What you are asked to do. Which lines in the data below contain the word "switch"? Copy each of them.

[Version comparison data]

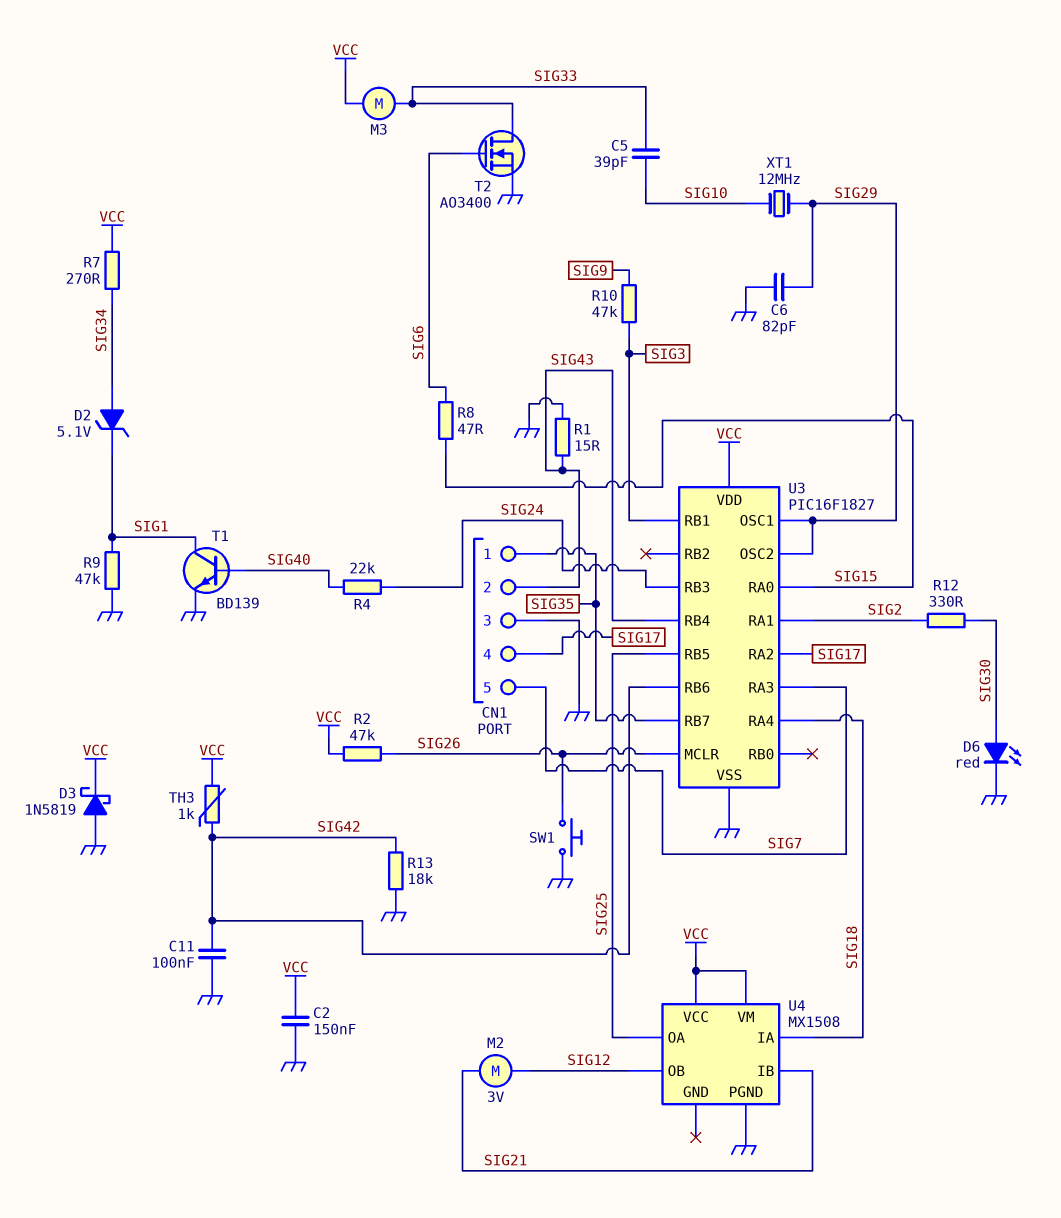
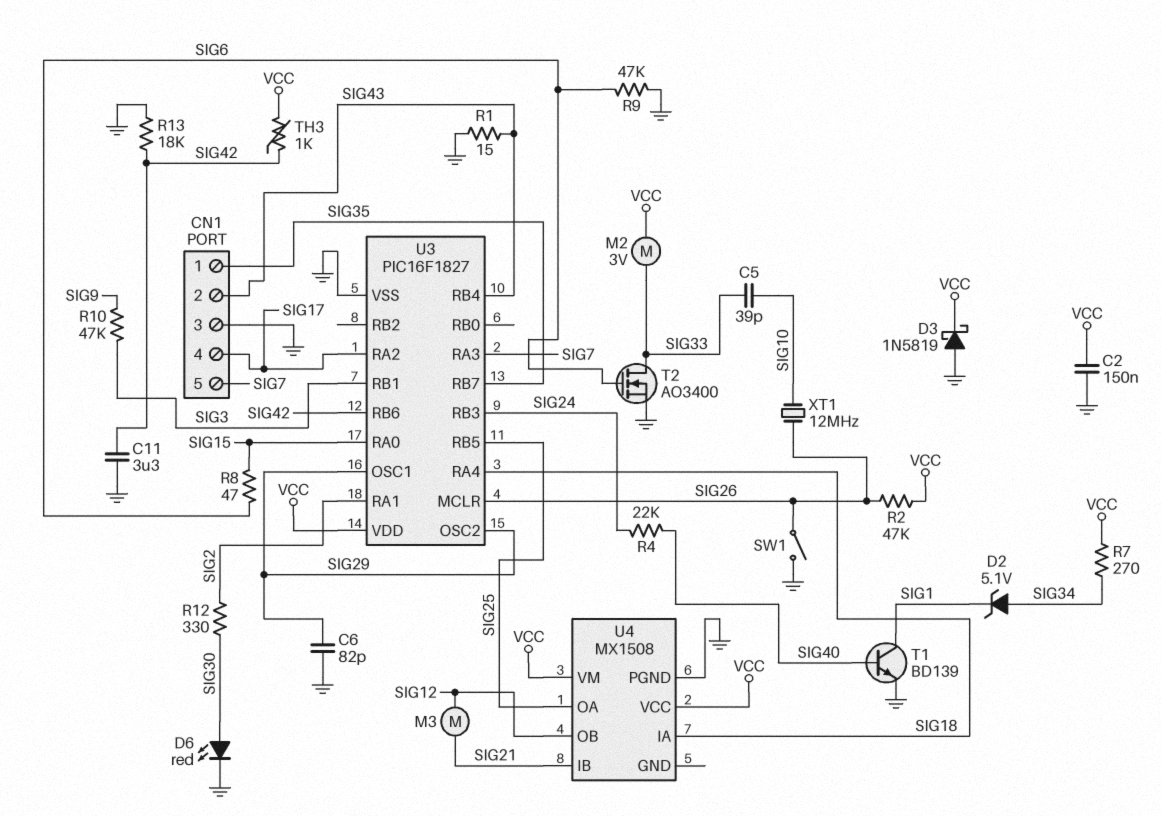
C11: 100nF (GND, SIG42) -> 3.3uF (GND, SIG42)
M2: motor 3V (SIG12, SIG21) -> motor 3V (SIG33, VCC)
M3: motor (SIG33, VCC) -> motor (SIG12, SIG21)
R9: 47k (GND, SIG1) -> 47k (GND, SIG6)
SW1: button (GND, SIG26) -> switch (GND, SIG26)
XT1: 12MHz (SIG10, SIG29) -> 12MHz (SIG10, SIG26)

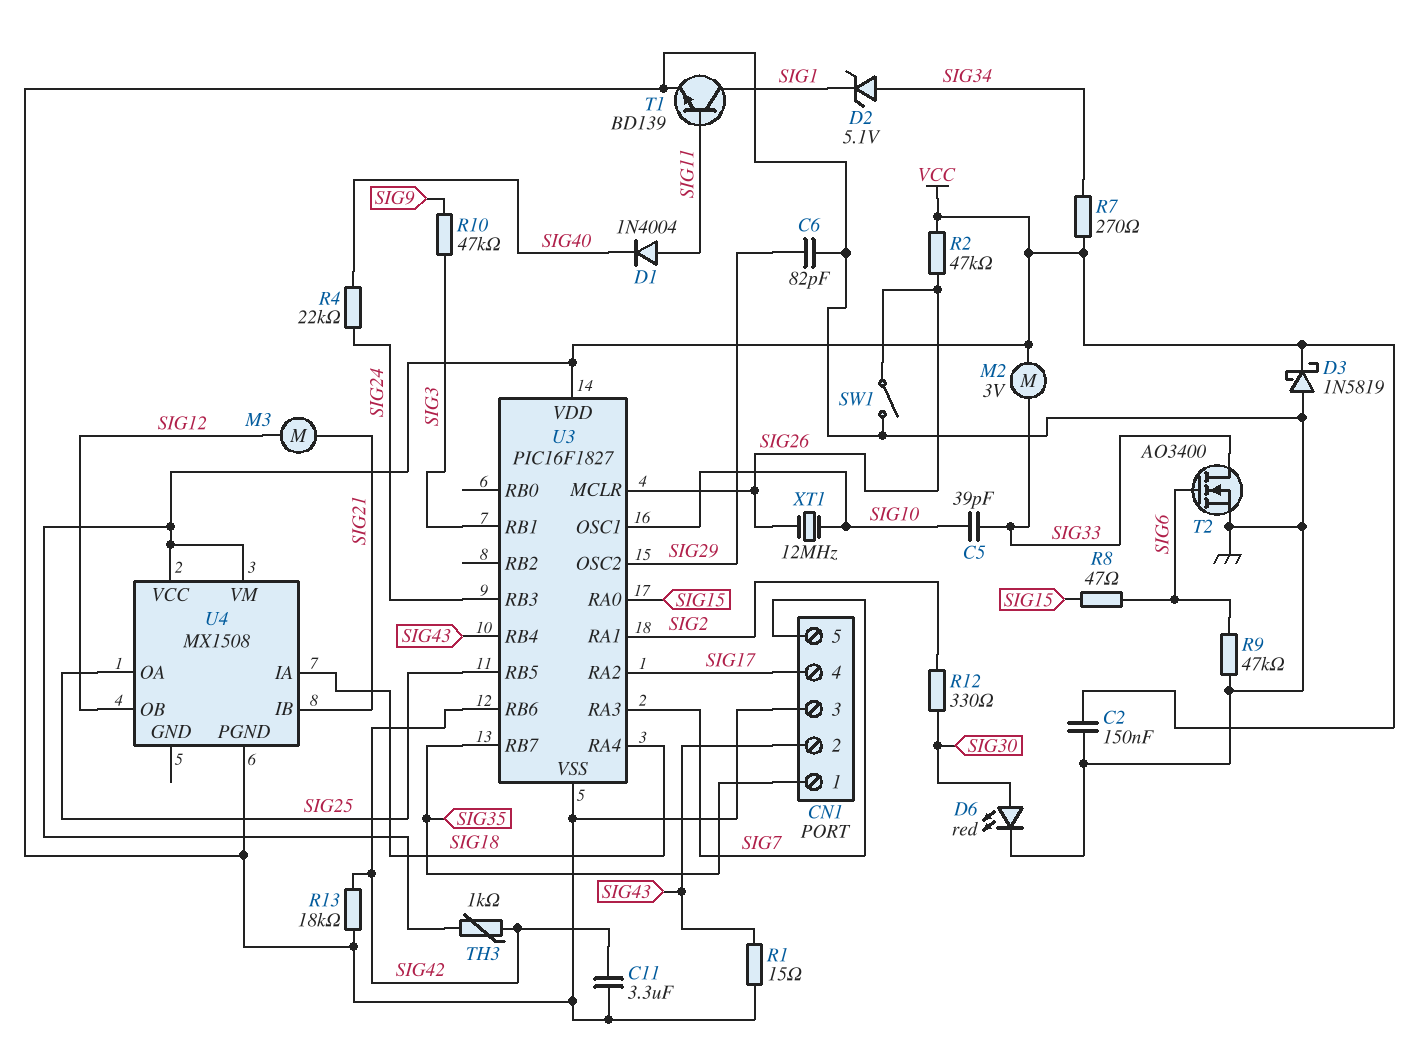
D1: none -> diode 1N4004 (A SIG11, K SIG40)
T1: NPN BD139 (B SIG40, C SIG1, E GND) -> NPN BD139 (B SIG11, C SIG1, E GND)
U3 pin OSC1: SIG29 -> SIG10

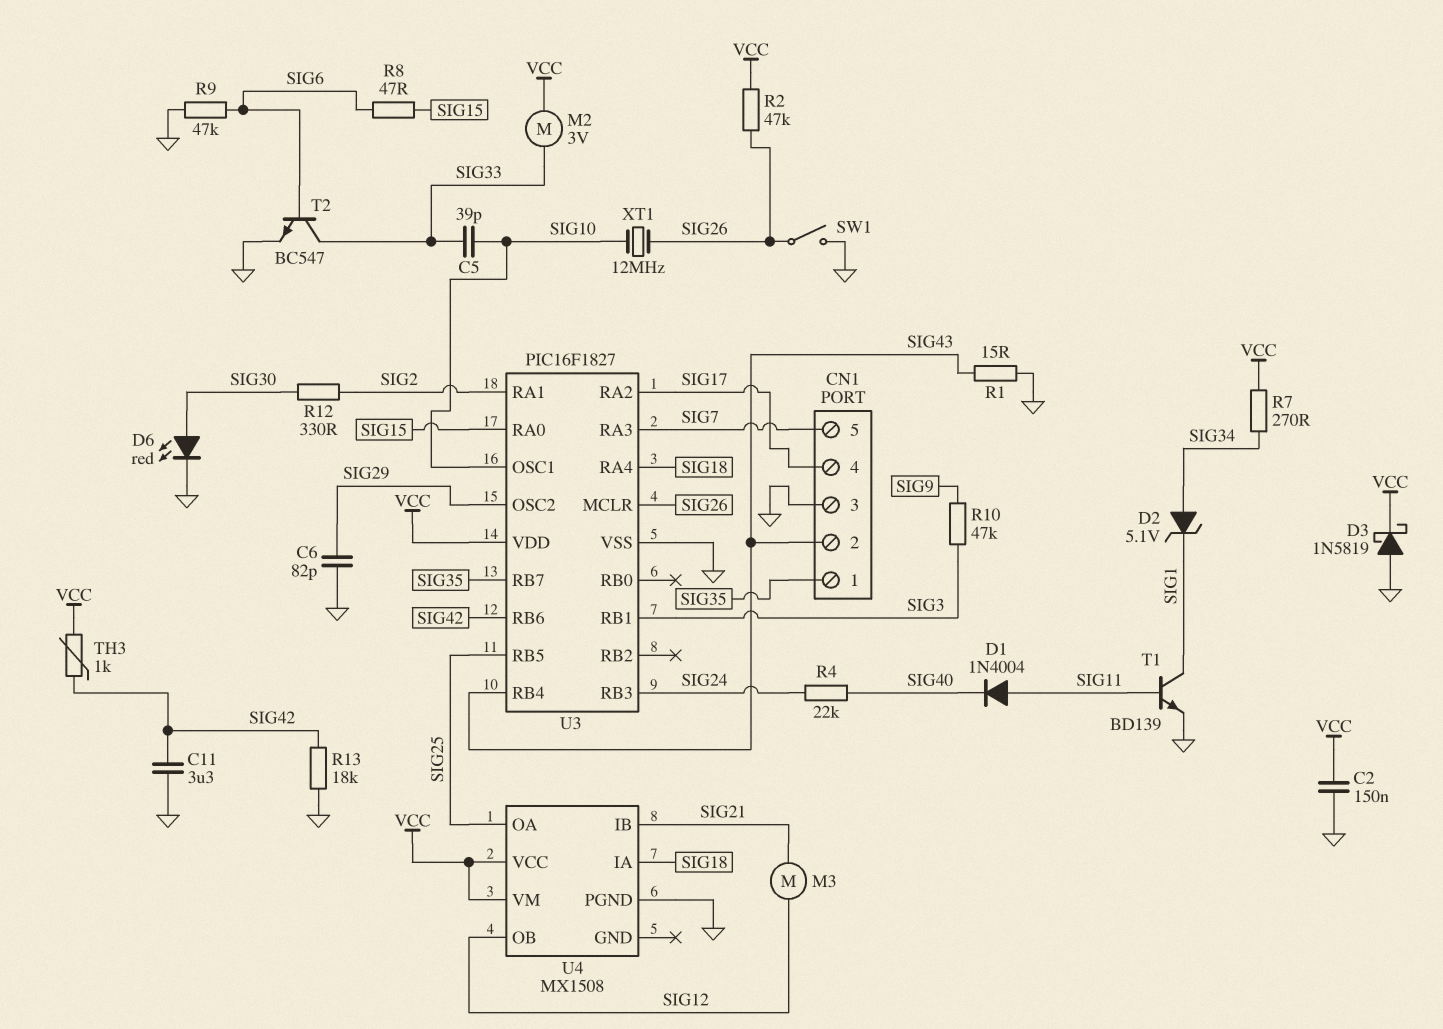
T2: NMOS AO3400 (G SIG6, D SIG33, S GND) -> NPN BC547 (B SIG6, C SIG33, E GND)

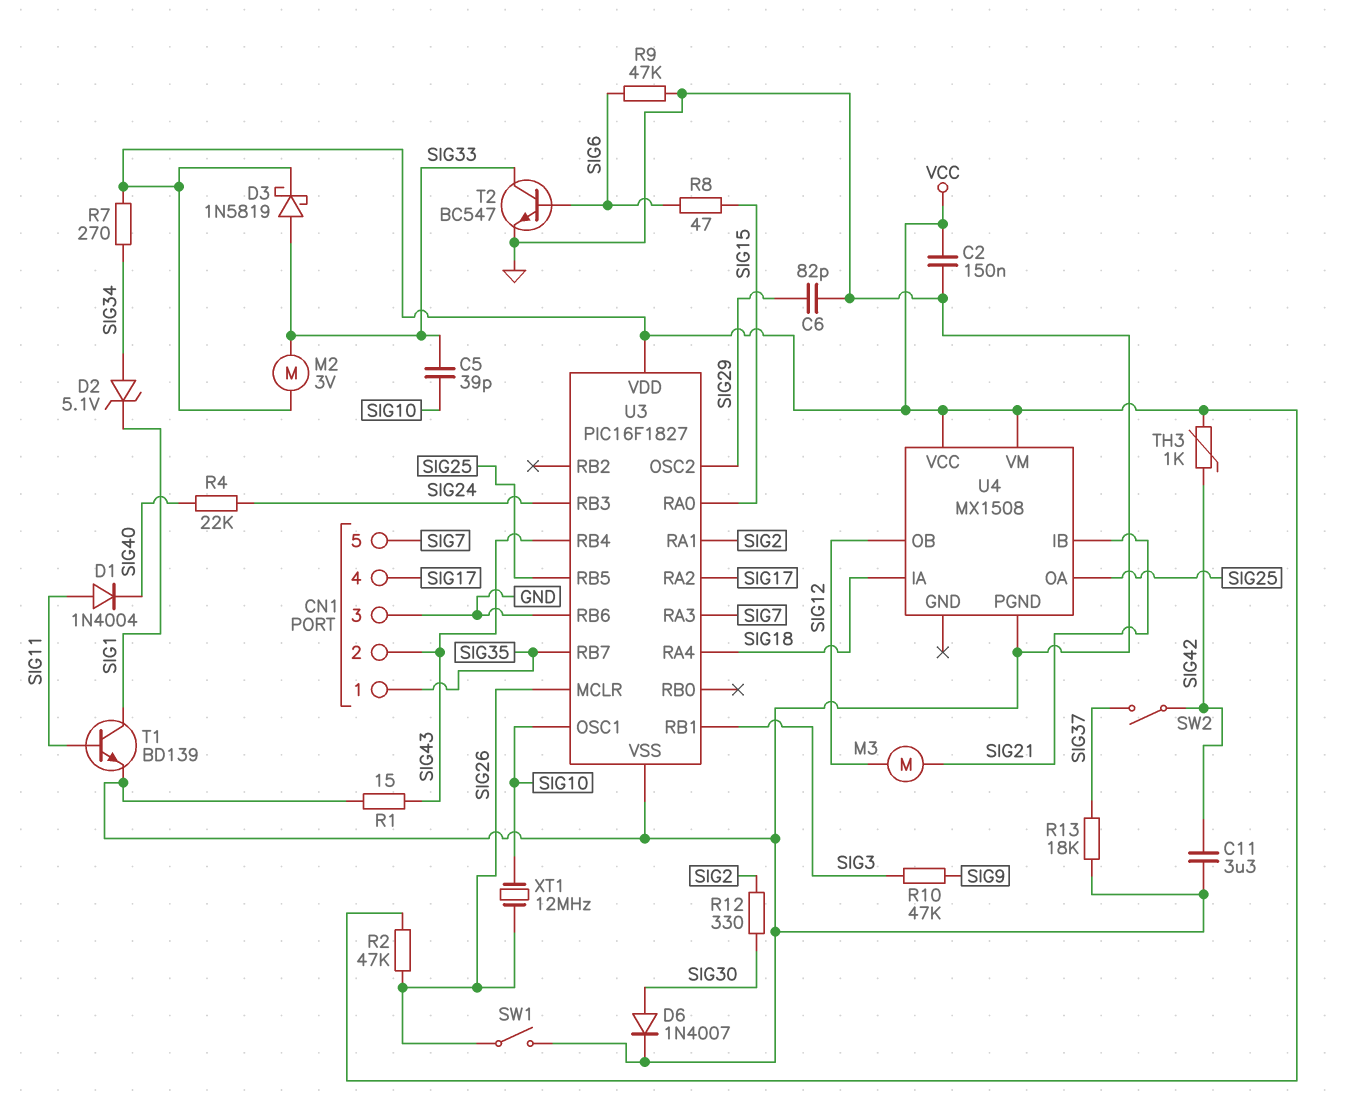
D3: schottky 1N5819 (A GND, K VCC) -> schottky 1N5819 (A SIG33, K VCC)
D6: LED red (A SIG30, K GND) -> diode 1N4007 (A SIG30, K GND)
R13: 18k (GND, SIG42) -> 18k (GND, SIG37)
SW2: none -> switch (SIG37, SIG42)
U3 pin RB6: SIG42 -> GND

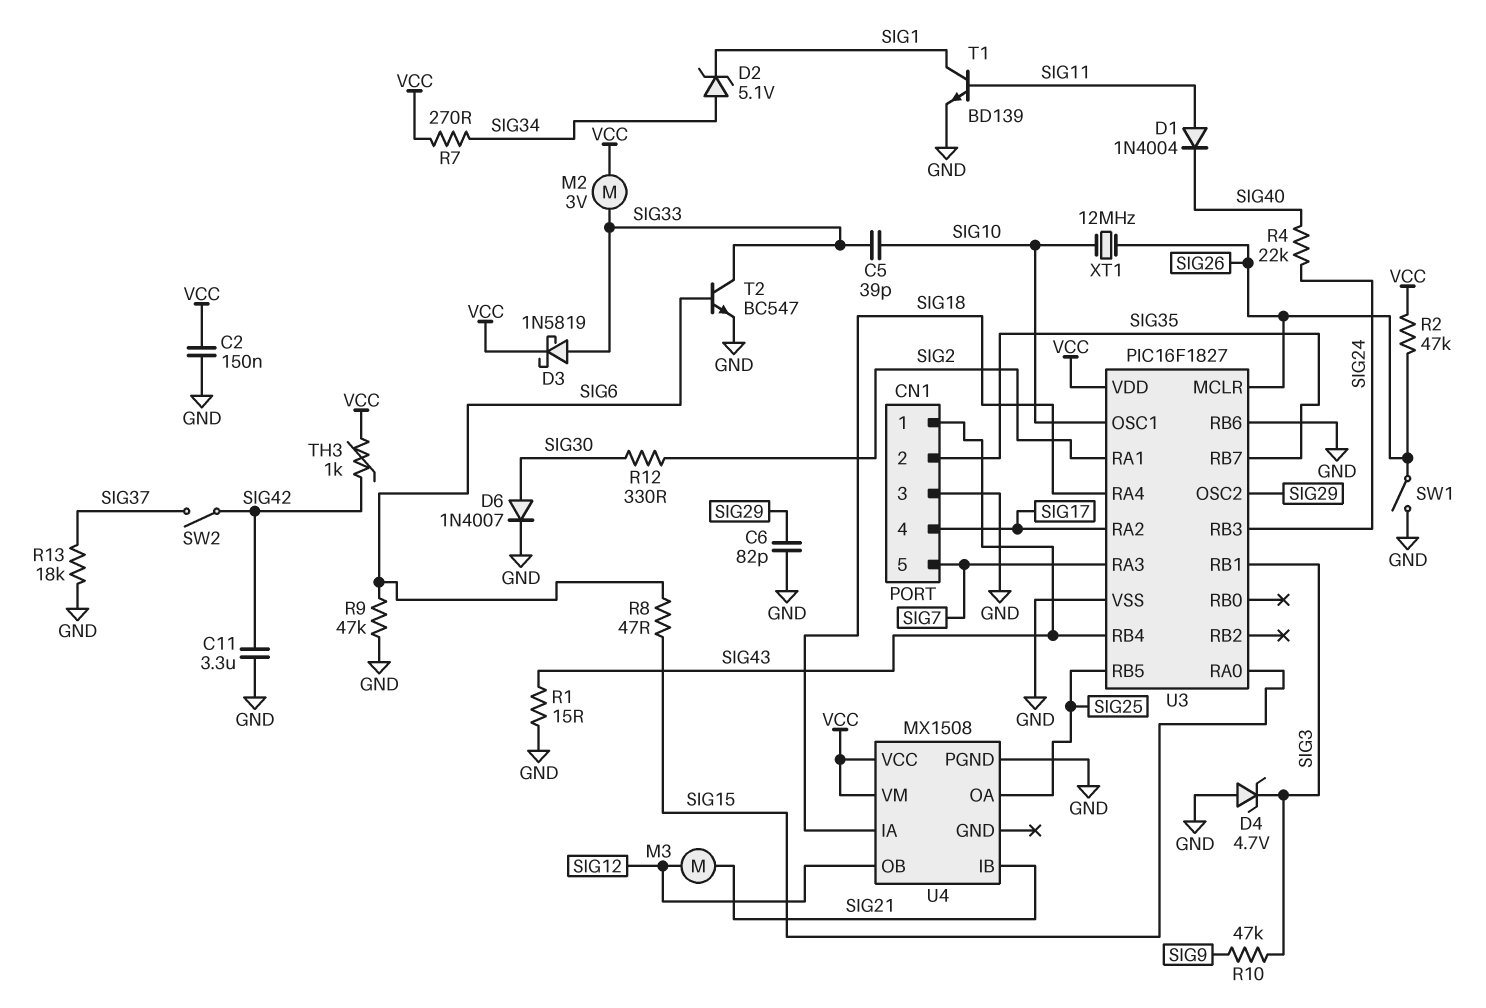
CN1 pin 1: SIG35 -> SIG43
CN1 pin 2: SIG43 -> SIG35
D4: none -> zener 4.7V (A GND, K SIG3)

Answer section.
SW1: button (GND, SIG26) -> switch (GND, SIG26)
SW2: none -> switch (SIG37, SIG42)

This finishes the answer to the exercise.